Work request: Write out every line below with no difference at all.

Task inputs:
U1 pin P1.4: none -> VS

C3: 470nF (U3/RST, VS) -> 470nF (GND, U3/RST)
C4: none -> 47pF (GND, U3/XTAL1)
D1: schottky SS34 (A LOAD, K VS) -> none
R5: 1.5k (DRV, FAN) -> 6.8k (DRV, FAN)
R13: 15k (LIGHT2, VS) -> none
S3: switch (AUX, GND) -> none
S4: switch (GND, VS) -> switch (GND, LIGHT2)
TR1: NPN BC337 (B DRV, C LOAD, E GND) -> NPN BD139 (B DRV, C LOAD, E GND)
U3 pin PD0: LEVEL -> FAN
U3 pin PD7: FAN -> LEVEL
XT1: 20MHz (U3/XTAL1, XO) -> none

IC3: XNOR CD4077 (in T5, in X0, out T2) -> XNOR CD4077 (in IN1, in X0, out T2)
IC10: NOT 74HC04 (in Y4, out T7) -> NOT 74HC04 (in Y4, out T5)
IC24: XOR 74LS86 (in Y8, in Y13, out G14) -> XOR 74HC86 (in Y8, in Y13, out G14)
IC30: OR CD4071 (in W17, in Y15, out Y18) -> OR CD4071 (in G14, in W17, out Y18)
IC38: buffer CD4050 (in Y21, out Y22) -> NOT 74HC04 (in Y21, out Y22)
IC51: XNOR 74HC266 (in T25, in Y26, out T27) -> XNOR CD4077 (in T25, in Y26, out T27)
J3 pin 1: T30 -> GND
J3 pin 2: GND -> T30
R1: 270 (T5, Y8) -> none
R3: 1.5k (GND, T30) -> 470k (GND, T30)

Exercise result:
U1 pin P1.4: none -> VS

C3: 470nF (U3/RST, VS) -> 470nF (GND, U3/RST)
C4: none -> 47pF (GND, U3/XTAL1)
D1: schottky SS34 (A LOAD, K VS) -> none
R5: 1.5k (DRV, FAN) -> 6.8k (DRV, FAN)
R13: 15k (LIGHT2, VS) -> none
S3: switch (AUX, GND) -> none
S4: switch (GND, VS) -> switch (GND, LIGHT2)
TR1: NPN BC337 (B DRV, C LOAD, E GND) -> NPN BD139 (B DRV, C LOAD, E GND)
U3 pin PD0: LEVEL -> FAN
U3 pin PD7: FAN -> LEVEL
XT1: 20MHz (U3/XTAL1, XO) -> none

IC3: XNOR CD4077 (in T5, in X0, out T2) -> XNOR CD4077 (in IN1, in X0, out T2)
IC10: NOT 74HC04 (in Y4, out T7) -> NOT 74HC04 (in Y4, out T5)
IC24: XOR 74LS86 (in Y8, in Y13, out G14) -> XOR 74HC86 (in Y8, in Y13, out G14)
IC30: OR CD4071 (in W17, in Y15, out Y18) -> OR CD4071 (in G14, in W17, out Y18)
IC38: buffer CD4050 (in Y21, out Y22) -> NOT 74HC04 (in Y21, out Y22)
IC51: XNOR 74HC266 (in T25, in Y26, out T27) -> XNOR CD4077 (in T25, in Y26, out T27)
J3 pin 1: T30 -> GND
J3 pin 2: GND -> T30
R1: 270 (T5, Y8) -> none
R3: 1.5k (GND, T30) -> 470k (GND, T30)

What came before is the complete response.